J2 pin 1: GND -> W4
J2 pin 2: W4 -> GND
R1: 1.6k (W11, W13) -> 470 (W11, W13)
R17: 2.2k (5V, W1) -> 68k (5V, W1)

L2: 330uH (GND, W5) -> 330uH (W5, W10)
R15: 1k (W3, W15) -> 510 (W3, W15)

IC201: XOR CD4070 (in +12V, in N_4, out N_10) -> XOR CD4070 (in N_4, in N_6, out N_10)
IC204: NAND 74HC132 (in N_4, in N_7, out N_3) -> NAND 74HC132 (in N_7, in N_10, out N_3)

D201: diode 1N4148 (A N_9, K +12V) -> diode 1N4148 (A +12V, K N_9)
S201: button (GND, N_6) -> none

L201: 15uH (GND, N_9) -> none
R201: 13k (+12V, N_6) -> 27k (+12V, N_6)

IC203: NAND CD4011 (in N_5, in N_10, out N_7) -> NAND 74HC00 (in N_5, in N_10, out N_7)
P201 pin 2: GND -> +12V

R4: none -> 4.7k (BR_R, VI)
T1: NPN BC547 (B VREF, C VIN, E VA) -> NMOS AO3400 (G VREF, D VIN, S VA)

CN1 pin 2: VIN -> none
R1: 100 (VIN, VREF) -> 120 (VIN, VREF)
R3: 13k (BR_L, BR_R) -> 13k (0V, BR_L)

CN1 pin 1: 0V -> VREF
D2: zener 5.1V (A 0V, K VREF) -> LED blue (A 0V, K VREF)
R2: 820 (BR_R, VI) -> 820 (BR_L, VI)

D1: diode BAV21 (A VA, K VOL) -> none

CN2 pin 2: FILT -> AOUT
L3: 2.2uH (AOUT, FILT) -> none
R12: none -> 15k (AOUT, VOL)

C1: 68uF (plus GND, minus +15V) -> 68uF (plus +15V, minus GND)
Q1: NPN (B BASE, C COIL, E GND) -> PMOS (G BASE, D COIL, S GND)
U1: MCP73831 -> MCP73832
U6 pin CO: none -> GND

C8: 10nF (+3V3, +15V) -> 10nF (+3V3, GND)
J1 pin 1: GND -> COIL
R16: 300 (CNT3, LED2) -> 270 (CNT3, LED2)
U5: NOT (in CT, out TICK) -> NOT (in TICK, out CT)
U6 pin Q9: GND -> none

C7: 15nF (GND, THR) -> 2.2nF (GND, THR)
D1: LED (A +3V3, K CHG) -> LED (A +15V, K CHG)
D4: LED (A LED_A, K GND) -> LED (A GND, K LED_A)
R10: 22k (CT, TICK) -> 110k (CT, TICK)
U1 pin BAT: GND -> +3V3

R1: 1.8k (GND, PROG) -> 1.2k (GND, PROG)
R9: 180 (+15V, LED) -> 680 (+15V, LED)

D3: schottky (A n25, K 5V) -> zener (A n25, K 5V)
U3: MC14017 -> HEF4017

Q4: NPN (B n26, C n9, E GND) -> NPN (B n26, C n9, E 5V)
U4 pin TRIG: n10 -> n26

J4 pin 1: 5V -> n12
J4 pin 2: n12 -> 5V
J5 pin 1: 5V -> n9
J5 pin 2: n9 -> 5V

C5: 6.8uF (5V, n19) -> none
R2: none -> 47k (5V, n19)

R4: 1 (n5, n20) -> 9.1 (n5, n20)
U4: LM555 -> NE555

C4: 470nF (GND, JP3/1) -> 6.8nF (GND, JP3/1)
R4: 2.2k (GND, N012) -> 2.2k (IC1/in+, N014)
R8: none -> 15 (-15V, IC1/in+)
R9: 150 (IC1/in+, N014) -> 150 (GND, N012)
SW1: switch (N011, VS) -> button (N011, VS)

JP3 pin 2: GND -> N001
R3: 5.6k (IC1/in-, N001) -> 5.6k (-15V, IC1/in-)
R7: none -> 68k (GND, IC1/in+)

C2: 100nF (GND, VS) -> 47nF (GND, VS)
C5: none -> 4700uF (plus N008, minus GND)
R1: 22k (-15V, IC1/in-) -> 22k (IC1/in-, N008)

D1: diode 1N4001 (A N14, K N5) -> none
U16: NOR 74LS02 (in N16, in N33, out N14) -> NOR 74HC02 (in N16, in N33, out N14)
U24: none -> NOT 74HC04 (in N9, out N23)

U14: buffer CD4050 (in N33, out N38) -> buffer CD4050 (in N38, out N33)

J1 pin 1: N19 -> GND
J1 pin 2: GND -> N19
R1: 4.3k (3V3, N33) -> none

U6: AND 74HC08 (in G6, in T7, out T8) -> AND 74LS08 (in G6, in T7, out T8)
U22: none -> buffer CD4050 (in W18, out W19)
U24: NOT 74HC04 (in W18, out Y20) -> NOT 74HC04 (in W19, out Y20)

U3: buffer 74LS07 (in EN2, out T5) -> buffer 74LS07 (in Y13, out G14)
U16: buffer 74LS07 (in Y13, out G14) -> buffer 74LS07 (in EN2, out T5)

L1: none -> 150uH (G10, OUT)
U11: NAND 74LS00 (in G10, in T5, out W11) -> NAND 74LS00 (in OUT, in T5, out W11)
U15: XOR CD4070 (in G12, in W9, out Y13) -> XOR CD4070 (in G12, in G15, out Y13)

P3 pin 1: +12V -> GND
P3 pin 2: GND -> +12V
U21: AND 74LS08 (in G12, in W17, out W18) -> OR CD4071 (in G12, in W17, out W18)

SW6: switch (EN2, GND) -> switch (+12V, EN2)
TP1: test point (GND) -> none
--- --- ---
Instructions for the task: Send back all of the material exactly as given.

Exercise solution:
J2 pin 1: GND -> W4
J2 pin 2: W4 -> GND
R1: 1.6k (W11, W13) -> 470 (W11, W13)
R17: 2.2k (5V, W1) -> 68k (5V, W1)

L2: 330uH (GND, W5) -> 330uH (W5, W10)
R15: 1k (W3, W15) -> 510 (W3, W15)

IC201: XOR CD4070 (in +12V, in N_4, out N_10) -> XOR CD4070 (in N_4, in N_6, out N_10)
IC204: NAND 74HC132 (in N_4, in N_7, out N_3) -> NAND 74HC132 (in N_7, in N_10, out N_3)

D201: diode 1N4148 (A N_9, K +12V) -> diode 1N4148 (A +12V, K N_9)
S201: button (GND, N_6) -> none

L201: 15uH (GND, N_9) -> none
R201: 13k (+12V, N_6) -> 27k (+12V, N_6)

IC203: NAND CD4011 (in N_5, in N_10, out N_7) -> NAND 74HC00 (in N_5, in N_10, out N_7)
P201 pin 2: GND -> +12V

R4: none -> 4.7k (BR_R, VI)
T1: NPN BC547 (B VREF, C VIN, E VA) -> NMOS AO3400 (G VREF, D VIN, S VA)

CN1 pin 2: VIN -> none
R1: 100 (VIN, VREF) -> 120 (VIN, VREF)
R3: 13k (BR_L, BR_R) -> 13k (0V, BR_L)

CN1 pin 1: 0V -> VREF
D2: zener 5.1V (A 0V, K VREF) -> LED blue (A 0V, K VREF)
R2: 820 (BR_R, VI) -> 820 (BR_L, VI)

D1: diode BAV21 (A VA, K VOL) -> none

CN2 pin 2: FILT -> AOUT
L3: 2.2uH (AOUT, FILT) -> none
R12: none -> 15k (AOUT, VOL)

C1: 68uF (plus GND, minus +15V) -> 68uF (plus +15V, minus GND)
Q1: NPN (B BASE, C COIL, E GND) -> PMOS (G BASE, D COIL, S GND)
U1: MCP73831 -> MCP73832
U6 pin CO: none -> GND

C8: 10nF (+3V3, +15V) -> 10nF (+3V3, GND)
J1 pin 1: GND -> COIL
R16: 300 (CNT3, LED2) -> 270 (CNT3, LED2)
U5: NOT (in CT, out TICK) -> NOT (in TICK, out CT)
U6 pin Q9: GND -> none

C7: 15nF (GND, THR) -> 2.2nF (GND, THR)
D1: LED (A +3V3, K CHG) -> LED (A +15V, K CHG)
D4: LED (A LED_A, K GND) -> LED (A GND, K LED_A)
R10: 22k (CT, TICK) -> 110k (CT, TICK)
U1 pin BAT: GND -> +3V3

R1: 1.8k (GND, PROG) -> 1.2k (GND, PROG)
R9: 180 (+15V, LED) -> 680 (+15V, LED)

D3: schottky (A n25, K 5V) -> zener (A n25, K 5V)
U3: MC14017 -> HEF4017

Q4: NPN (B n26, C n9, E GND) -> NPN (B n26, C n9, E 5V)
U4 pin TRIG: n10 -> n26

J4 pin 1: 5V -> n12
J4 pin 2: n12 -> 5V
J5 pin 1: 5V -> n9
J5 pin 2: n9 -> 5V

C5: 6.8uF (5V, n19) -> none
R2: none -> 47k (5V, n19)

R4: 1 (n5, n20) -> 9.1 (n5, n20)
U4: LM555 -> NE555

C4: 470nF (GND, JP3/1) -> 6.8nF (GND, JP3/1)
R4: 2.2k (GND, N012) -> 2.2k (IC1/in+, N014)
R8: none -> 15 (-15V, IC1/in+)
R9: 150 (IC1/in+, N014) -> 150 (GND, N012)
SW1: switch (N011, VS) -> button (N011, VS)

JP3 pin 2: GND -> N001
R3: 5.6k (IC1/in-, N001) -> 5.6k (-15V, IC1/in-)
R7: none -> 68k (GND, IC1/in+)

C2: 100nF (GND, VS) -> 47nF (GND, VS)
C5: none -> 4700uF (plus N008, minus GND)
R1: 22k (-15V, IC1/in-) -> 22k (IC1/in-, N008)

D1: diode 1N4001 (A N14, K N5) -> none
U16: NOR 74LS02 (in N16, in N33, out N14) -> NOR 74HC02 (in N16, in N33, out N14)
U24: none -> NOT 74HC04 (in N9, out N23)

U14: buffer CD4050 (in N33, out N38) -> buffer CD4050 (in N38, out N33)

J1 pin 1: N19 -> GND
J1 pin 2: GND -> N19
R1: 4.3k (3V3, N33) -> none

U6: AND 74HC08 (in G6, in T7, out T8) -> AND 74LS08 (in G6, in T7, out T8)
U22: none -> buffer CD4050 (in W18, out W19)
U24: NOT 74HC04 (in W18, out Y20) -> NOT 74HC04 (in W19, out Y20)

U3: buffer 74LS07 (in EN2, out T5) -> buffer 74LS07 (in Y13, out G14)
U16: buffer 74LS07 (in Y13, out G14) -> buffer 74LS07 (in EN2, out T5)

L1: none -> 150uH (G10, OUT)
U11: NAND 74LS00 (in G10, in T5, out W11) -> NAND 74LS00 (in OUT, in T5, out W11)
U15: XOR CD4070 (in G12, in W9, out Y13) -> XOR CD4070 (in G12, in G15, out Y13)

P3 pin 1: +12V -> GND
P3 pin 2: GND -> +12V
U21: AND 74LS08 (in G12, in W17, out W18) -> OR CD4071 (in G12, in W17, out W18)

SW6: switch (EN2, GND) -> switch (+12V, EN2)
TP1: test point (GND) -> none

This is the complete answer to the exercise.